WORK TASK
All entries must be extracted exactly, with nothing added or dropped.

Edit tracking data
::::
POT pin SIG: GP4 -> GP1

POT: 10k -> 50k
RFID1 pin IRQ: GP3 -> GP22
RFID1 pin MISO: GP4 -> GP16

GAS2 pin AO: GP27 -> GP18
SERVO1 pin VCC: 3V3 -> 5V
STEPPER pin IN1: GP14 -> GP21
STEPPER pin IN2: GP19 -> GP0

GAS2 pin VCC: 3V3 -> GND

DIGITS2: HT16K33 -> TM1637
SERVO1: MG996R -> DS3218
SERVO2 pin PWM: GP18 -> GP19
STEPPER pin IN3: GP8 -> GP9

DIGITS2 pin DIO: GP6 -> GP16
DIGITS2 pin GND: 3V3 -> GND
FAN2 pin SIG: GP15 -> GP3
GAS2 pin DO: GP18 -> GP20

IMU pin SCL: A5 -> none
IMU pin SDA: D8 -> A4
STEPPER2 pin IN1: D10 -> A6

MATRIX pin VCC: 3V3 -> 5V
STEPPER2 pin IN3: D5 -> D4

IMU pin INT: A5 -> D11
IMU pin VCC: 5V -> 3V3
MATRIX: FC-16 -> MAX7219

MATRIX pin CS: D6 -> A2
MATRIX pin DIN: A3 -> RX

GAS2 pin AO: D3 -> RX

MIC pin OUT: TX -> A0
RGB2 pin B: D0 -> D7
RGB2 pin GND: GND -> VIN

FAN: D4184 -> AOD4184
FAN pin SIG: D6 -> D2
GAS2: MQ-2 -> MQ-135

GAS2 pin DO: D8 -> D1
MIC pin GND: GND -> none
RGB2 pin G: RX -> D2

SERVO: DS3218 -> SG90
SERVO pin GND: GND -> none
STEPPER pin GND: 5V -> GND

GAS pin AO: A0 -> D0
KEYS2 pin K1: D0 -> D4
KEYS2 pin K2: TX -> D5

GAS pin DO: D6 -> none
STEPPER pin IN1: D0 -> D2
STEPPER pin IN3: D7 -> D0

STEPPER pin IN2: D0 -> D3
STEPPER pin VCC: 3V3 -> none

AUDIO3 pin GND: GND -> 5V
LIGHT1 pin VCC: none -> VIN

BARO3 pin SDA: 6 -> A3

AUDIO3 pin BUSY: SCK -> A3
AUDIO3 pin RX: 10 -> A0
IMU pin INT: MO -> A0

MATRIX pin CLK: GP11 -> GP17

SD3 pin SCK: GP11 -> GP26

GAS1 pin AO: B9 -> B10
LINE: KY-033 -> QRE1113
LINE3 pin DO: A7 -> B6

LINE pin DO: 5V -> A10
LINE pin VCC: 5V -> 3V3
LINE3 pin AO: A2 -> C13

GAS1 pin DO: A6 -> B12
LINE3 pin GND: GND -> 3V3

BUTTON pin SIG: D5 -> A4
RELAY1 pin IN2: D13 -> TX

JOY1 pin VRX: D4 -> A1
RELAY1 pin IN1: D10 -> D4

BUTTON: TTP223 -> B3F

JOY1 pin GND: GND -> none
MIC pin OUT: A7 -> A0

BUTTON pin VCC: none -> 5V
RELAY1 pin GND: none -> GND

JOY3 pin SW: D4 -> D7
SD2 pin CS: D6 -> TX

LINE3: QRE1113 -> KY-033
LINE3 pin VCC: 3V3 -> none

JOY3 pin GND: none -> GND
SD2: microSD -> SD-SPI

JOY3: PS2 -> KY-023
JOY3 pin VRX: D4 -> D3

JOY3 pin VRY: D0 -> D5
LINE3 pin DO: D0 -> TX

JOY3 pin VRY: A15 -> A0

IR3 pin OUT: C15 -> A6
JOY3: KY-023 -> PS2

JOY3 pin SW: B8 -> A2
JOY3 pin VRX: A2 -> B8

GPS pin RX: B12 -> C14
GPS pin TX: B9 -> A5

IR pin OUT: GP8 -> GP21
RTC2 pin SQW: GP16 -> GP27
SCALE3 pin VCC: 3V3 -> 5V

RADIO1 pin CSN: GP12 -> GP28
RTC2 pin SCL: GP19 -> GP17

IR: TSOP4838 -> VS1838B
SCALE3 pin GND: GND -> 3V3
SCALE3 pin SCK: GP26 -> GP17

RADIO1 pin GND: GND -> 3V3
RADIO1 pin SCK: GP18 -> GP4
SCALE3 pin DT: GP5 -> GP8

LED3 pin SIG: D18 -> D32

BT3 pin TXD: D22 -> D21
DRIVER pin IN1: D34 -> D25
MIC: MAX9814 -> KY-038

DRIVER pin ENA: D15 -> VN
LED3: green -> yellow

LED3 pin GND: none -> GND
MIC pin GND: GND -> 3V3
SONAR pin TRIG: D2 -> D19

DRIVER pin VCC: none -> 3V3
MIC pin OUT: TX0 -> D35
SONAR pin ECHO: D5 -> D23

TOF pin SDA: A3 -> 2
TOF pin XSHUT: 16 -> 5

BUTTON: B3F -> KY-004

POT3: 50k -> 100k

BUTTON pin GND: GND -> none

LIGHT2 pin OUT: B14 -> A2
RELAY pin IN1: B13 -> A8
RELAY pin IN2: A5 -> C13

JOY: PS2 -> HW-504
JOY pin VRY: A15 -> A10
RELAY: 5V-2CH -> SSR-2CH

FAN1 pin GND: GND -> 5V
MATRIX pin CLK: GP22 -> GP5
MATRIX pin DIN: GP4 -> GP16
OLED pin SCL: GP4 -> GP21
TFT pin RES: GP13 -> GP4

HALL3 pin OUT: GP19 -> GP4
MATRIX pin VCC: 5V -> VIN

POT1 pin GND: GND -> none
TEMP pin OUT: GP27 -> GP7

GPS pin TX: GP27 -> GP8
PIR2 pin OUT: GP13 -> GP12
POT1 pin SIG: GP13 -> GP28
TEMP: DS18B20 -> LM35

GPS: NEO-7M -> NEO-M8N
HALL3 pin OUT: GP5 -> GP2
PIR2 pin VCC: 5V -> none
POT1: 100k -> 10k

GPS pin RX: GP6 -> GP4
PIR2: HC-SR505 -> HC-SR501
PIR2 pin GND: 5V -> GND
::::
YOUR RESPONSE
POT pin SIG: GP4 -> GP1

POT: 10k -> 50k
RFID1 pin IRQ: GP3 -> GP22
RFID1 pin MISO: GP4 -> GP16

GAS2 pin AO: GP27 -> GP18
SERVO1 pin VCC: 3V3 -> 5V
STEPPER pin IN1: GP14 -> GP21
STEPPER pin IN2: GP19 -> GP0

GAS2 pin VCC: 3V3 -> GND

DIGITS2: HT16K33 -> TM1637
SERVO1: MG996R -> DS3218
SERVO2 pin PWM: GP18 -> GP19
STEPPER pin IN3: GP8 -> GP9

DIGITS2 pin DIO: GP6 -> GP16
DIGITS2 pin GND: 3V3 -> GND
FAN2 pin SIG: GP15 -> GP3
GAS2 pin DO: GP18 -> GP20

IMU pin SCL: A5 -> none
IMU pin SDA: D8 -> A4
STEPPER2 pin IN1: D10 -> A6

MATRIX pin VCC: 3V3 -> 5V
STEPPER2 pin IN3: D5 -> D4

IMU pin INT: A5 -> D11
IMU pin VCC: 5V -> 3V3
MATRIX: FC-16 -> MAX7219

MATRIX pin CS: D6 -> A2
MATRIX pin DIN: A3 -> RX

GAS2 pin AO: D3 -> RX

MIC pin OUT: TX -> A0
RGB2 pin B: D0 -> D7
RGB2 pin GND: GND -> VIN

FAN: D4184 -> AOD4184
FAN pin SIG: D6 -> D2
GAS2: MQ-2 -> MQ-135

GAS2 pin DO: D8 -> D1
MIC pin GND: GND -> none
RGB2 pin G: RX -> D2

SERVO: DS3218 -> SG90
SERVO pin GND: GND -> none
STEPPER pin GND: 5V -> GND

GAS pin AO: A0 -> D0
KEYS2 pin K1: D0 -> D4
KEYS2 pin K2: TX -> D5

GAS pin DO: D6 -> none
STEPPER pin IN1: D0 -> D2
STEPPER pin IN3: D7 -> D0

STEPPER pin IN2: D0 -> D3
STEPPER pin VCC: 3V3 -> none

AUDIO3 pin GND: GND -> 5V
LIGHT1 pin VCC: none -> VIN

BARO3 pin SDA: 6 -> A3

AUDIO3 pin BUSY: SCK -> A3
AUDIO3 pin RX: 10 -> A0
IMU pin INT: MO -> A0

MATRIX pin CLK: GP11 -> GP17

SD3 pin SCK: GP11 -> GP26

GAS1 pin AO: B9 -> B10
LINE: KY-033 -> QRE1113
LINE3 pin DO: A7 -> B6

LINE pin DO: 5V -> A10
LINE pin VCC: 5V -> 3V3
LINE3 pin AO: A2 -> C13

GAS1 pin DO: A6 -> B12
LINE3 pin GND: GND -> 3V3

BUTTON pin SIG: D5 -> A4
RELAY1 pin IN2: D13 -> TX

JOY1 pin VRX: D4 -> A1
RELAY1 pin IN1: D10 -> D4

BUTTON: TTP223 -> B3F

JOY1 pin GND: GND -> none
MIC pin OUT: A7 -> A0

BUTTON pin VCC: none -> 5V
RELAY1 pin GND: none -> GND

JOY3 pin SW: D4 -> D7
SD2 pin CS: D6 -> TX

LINE3: QRE1113 -> KY-033
LINE3 pin VCC: 3V3 -> none

JOY3 pin GND: none -> GND
SD2: microSD -> SD-SPI

JOY3: PS2 -> KY-023
JOY3 pin VRX: D4 -> D3

JOY3 pin VRY: D0 -> D5
LINE3 pin DO: D0 -> TX

JOY3 pin VRY: A15 -> A0

IR3 pin OUT: C15 -> A6
JOY3: KY-023 -> PS2

JOY3 pin SW: B8 -> A2
JOY3 pin VRX: A2 -> B8

GPS pin RX: B12 -> C14
GPS pin TX: B9 -> A5

IR pin OUT: GP8 -> GP21
RTC2 pin SQW: GP16 -> GP27
SCALE3 pin VCC: 3V3 -> 5V

RADIO1 pin CSN: GP12 -> GP28
RTC2 pin SCL: GP19 -> GP17

IR: TSOP4838 -> VS1838B
SCALE3 pin GND: GND -> 3V3
SCALE3 pin SCK: GP26 -> GP17

RADIO1 pin GND: GND -> 3V3
RADIO1 pin SCK: GP18 -> GP4
SCALE3 pin DT: GP5 -> GP8

LED3 pin SIG: D18 -> D32

BT3 pin TXD: D22 -> D21
DRIVER pin IN1: D34 -> D25
MIC: MAX9814 -> KY-038

DRIVER pin ENA: D15 -> VN
LED3: green -> yellow

LED3 pin GND: none -> GND
MIC pin GND: GND -> 3V3
SONAR pin TRIG: D2 -> D19

DRIVER pin VCC: none -> 3V3
MIC pin OUT: TX0 -> D35
SONAR pin ECHO: D5 -> D23

TOF pin SDA: A3 -> 2
TOF pin XSHUT: 16 -> 5

BUTTON: B3F -> KY-004

POT3: 50k -> 100k

BUTTON pin GND: GND -> none

LIGHT2 pin OUT: B14 -> A2
RELAY pin IN1: B13 -> A8
RELAY pin IN2: A5 -> C13

JOY: PS2 -> HW-504
JOY pin VRY: A15 -> A10
RELAY: 5V-2CH -> SSR-2CH

FAN1 pin GND: GND -> 5V
MATRIX pin CLK: GP22 -> GP5
MATRIX pin DIN: GP4 -> GP16
OLED pin SCL: GP4 -> GP21
TFT pin RES: GP13 -> GP4

HALL3 pin OUT: GP19 -> GP4
MATRIX pin VCC: 5V -> VIN

POT1 pin GND: GND -> none
TEMP pin OUT: GP27 -> GP7

GPS pin TX: GP27 -> GP8
PIR2 pin OUT: GP13 -> GP12
POT1 pin SIG: GP13 -> GP28
TEMP: DS18B20 -> LM35

GPS: NEO-7M -> NEO-M8N
HALL3 pin OUT: GP5 -> GP2
PIR2 pin VCC: 5V -> none
POT1: 100k -> 10k

GPS pin RX: GP6 -> GP4
PIR2: HC-SR505 -> HC-SR501
PIR2 pin GND: 5V -> GND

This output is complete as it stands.